■ **What you need to do**
Once the line with "camera: 20 degrees right, 5 degrees up" is found in the entries below, print it and each following line exactly, stopping after the line with "(605, 208) = (698, 331): red"; print nothing else.

■ **Working data**
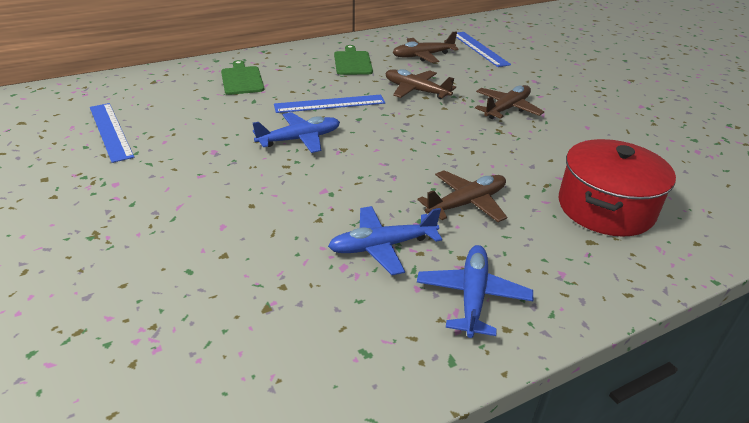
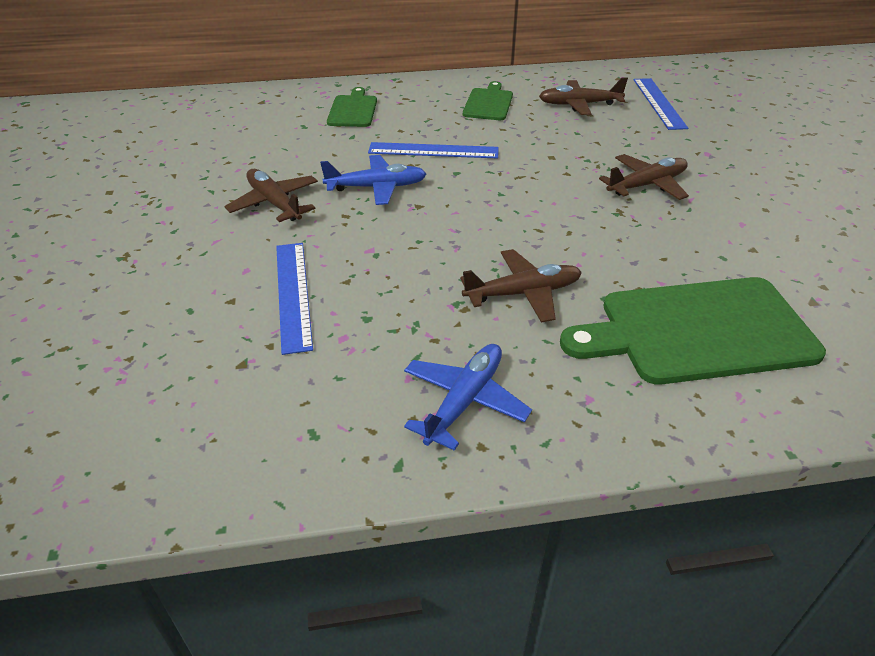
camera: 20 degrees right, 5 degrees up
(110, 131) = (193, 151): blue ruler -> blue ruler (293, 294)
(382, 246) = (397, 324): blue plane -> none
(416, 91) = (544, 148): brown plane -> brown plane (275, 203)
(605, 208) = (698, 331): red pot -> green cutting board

--

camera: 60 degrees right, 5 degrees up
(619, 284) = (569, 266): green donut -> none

==

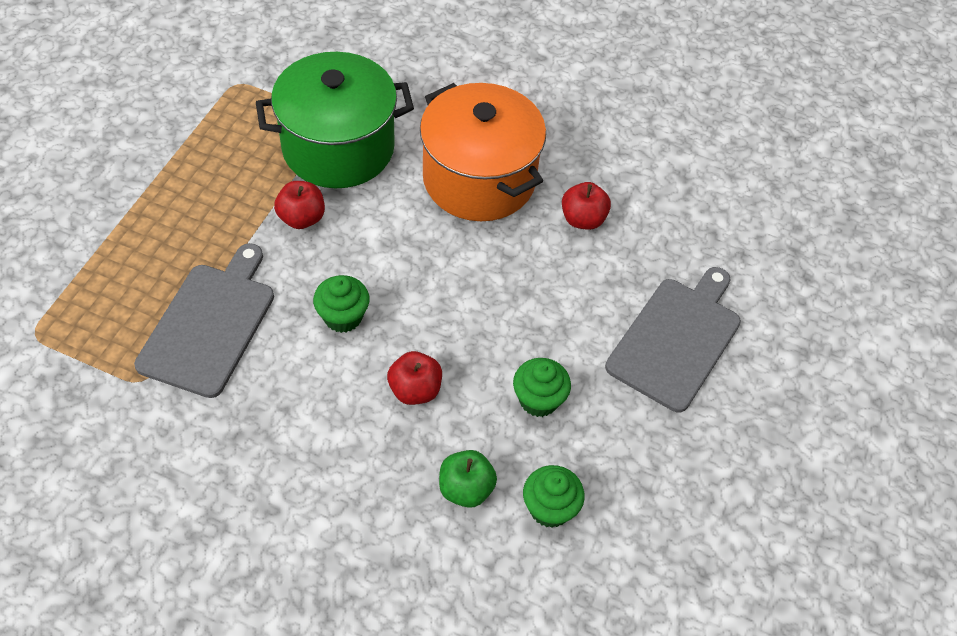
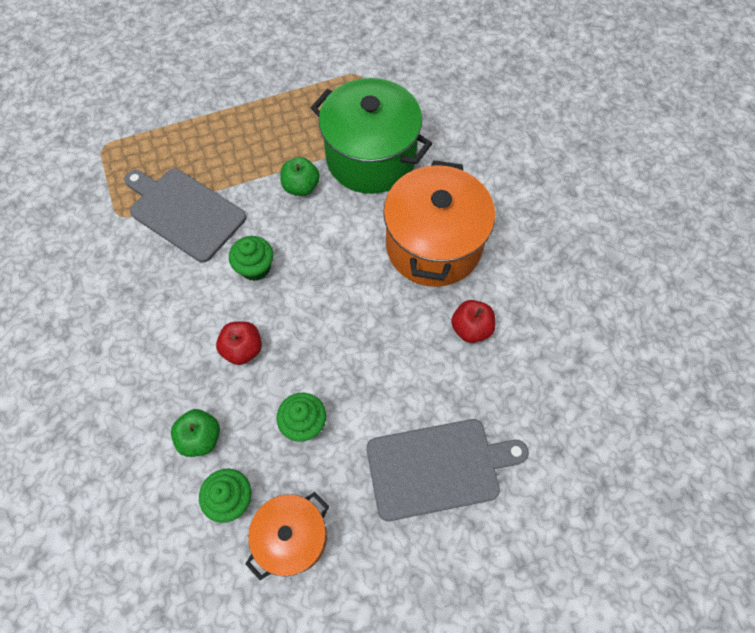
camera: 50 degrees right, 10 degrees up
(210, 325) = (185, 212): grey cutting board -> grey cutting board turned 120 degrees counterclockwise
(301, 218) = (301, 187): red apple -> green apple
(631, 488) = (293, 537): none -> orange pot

■ **Solution to this task**
camera: 20 degrees right, 5 degrees up
(110, 131) = (193, 151): blue ruler -> blue ruler (293, 294)
(382, 246) = (397, 324): blue plane -> none
(416, 91) = (544, 148): brown plane -> brown plane (275, 203)
(605, 208) = (698, 331): red pot -> green cutting board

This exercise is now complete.